---------- Extracted information ----------

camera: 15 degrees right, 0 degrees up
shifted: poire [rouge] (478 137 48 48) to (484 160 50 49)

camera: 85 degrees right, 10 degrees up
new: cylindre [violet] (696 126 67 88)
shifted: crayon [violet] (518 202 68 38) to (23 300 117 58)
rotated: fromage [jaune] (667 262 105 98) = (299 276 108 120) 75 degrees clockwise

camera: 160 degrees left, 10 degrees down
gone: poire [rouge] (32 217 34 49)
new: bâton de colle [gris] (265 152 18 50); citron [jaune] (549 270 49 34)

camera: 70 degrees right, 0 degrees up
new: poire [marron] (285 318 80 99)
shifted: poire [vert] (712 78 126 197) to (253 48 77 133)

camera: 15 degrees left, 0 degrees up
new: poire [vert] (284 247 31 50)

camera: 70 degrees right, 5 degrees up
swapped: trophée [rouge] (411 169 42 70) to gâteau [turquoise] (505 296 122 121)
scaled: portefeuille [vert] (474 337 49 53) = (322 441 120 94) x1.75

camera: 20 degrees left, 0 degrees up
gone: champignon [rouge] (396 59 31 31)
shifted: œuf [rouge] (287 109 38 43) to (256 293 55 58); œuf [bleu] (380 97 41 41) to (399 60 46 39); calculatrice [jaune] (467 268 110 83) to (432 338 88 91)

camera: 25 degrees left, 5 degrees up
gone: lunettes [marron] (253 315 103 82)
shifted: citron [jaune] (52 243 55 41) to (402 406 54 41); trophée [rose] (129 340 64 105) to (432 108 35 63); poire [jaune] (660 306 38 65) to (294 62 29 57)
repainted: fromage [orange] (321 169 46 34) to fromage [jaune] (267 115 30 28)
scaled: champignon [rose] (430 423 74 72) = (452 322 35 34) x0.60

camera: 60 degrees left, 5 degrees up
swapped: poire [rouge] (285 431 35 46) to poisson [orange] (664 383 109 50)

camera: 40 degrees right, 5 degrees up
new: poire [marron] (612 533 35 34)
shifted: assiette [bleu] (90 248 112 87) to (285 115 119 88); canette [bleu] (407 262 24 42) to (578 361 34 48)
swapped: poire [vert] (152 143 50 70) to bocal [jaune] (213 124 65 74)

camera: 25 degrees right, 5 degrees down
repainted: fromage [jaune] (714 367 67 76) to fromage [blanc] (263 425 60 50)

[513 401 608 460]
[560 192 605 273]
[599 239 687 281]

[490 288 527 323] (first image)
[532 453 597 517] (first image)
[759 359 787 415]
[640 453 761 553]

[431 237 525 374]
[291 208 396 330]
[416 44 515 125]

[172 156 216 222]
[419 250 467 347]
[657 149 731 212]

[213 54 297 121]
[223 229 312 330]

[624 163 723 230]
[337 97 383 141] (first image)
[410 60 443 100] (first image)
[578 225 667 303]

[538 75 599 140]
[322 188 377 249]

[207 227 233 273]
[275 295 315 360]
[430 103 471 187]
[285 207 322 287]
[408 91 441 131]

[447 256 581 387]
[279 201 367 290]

----------

Task description » Output every line from the records, exactly as written.

Reply to the exercise »
camera: 15 degrees right, 0 degrees up
shifted: poire [rouge] (478 137 48 48) to (484 160 50 49)

camera: 85 degrees right, 10 degrees up
new: cylindre [violet] (696 126 67 88)
shifted: crayon [violet] (518 202 68 38) to (23 300 117 58)
rotated: fromage [jaune] (667 262 105 98) = (299 276 108 120) 75 degrees clockwise

camera: 160 degrees left, 10 degrees down
gone: poire [rouge] (32 217 34 49)
new: bâton de colle [gris] (265 152 18 50); citron [jaune] (549 270 49 34)

camera: 70 degrees right, 0 degrees up
new: poire [marron] (285 318 80 99)
shifted: poire [vert] (712 78 126 197) to (253 48 77 133)

camera: 15 degrees left, 0 degrees up
new: poire [vert] (284 247 31 50)

camera: 70 degrees right, 5 degrees up
swapped: trophée [rouge] (411 169 42 70) to gâteau [turquoise] (505 296 122 121)
scaled: portefeuille [vert] (474 337 49 53) = (322 441 120 94) x1.75

camera: 20 degrees left, 0 degrees up
gone: champignon [rouge] (396 59 31 31)
shifted: œuf [rouge] (287 109 38 43) to (256 293 55 58); œuf [bleu] (380 97 41 41) to (399 60 46 39); calculatrice [jaune] (467 268 110 83) to (432 338 88 91)

camera: 25 degrees left, 5 degrees up
gone: lunettes [marron] (253 315 103 82)
shifted: citron [jaune] (52 243 55 41) to (402 406 54 41); trophée [rose] (129 340 64 105) to (432 108 35 63); poire [jaune] (660 306 38 65) to (294 62 29 57)
repainted: fromage [orange] (321 169 46 34) to fromage [jaune] (267 115 30 28)
scaled: champignon [rose] (430 423 74 72) = (452 322 35 34) x0.60

camera: 60 degrees left, 5 degrees up
swapped: poire [rouge] (285 431 35 46) to poisson [orange] (664 383 109 50)

camera: 40 degrees right, 5 degrees up
new: poire [marron] (612 533 35 34)
shifted: assiette [bleu] (90 248 112 87) to (285 115 119 88); canette [bleu] (407 262 24 42) to (578 361 34 48)
swapped: poire [vert] (152 143 50 70) to bocal [jaune] (213 124 65 74)

camera: 25 degrees right, 5 degrees down
repainted: fromage [jaune] (714 367 67 76) to fromage [blanc] (263 425 60 50)

[513 401 608 460]
[560 192 605 273]
[599 239 687 281]

[490 288 527 323] (first image)
[532 453 597 517] (first image)
[759 359 787 415]
[640 453 761 553]

[431 237 525 374]
[291 208 396 330]
[416 44 515 125]

[172 156 216 222]
[419 250 467 347]
[657 149 731 212]

[213 54 297 121]
[223 229 312 330]

[624 163 723 230]
[337 97 383 141] (first image)
[410 60 443 100] (first image)
[578 225 667 303]

[538 75 599 140]
[322 188 377 249]

[207 227 233 273]
[275 295 315 360]
[430 103 471 187]
[285 207 322 287]
[408 91 441 131]

[447 256 581 387]
[279 201 367 290]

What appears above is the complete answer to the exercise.